■ PROBLEM STATEMENT ■
Set down every entry again word for word, please, but skip the pictures.
** Opening DATA EXTRACTS block **
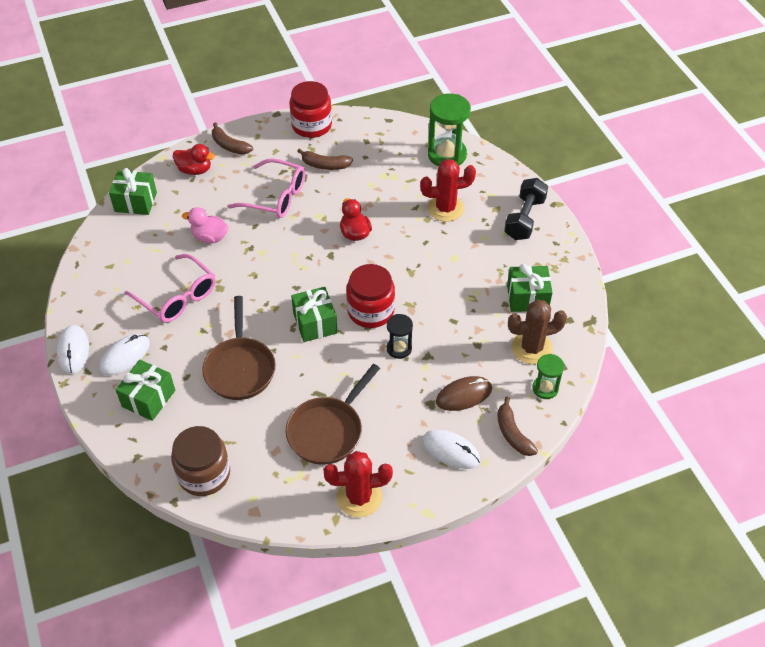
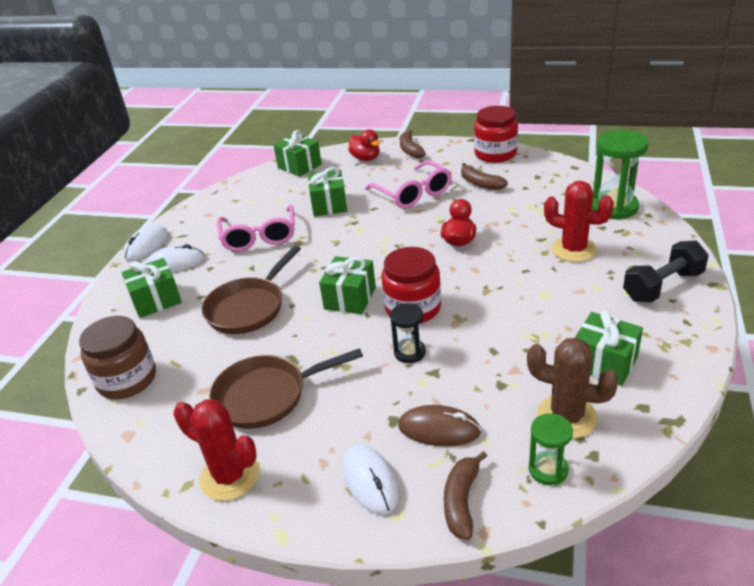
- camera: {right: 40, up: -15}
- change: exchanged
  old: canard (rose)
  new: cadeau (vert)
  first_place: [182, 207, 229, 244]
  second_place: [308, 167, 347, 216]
** Closing DATA EXTRACTS block **
■ THE COMPLETED TASK ■
- camera: {right: 40, up: -15}
- change: exchanged
  old: canard (rose)
  new: cadeau (vert)
  first_place: [182, 207, 229, 244]
  second_place: [308, 167, 347, 216]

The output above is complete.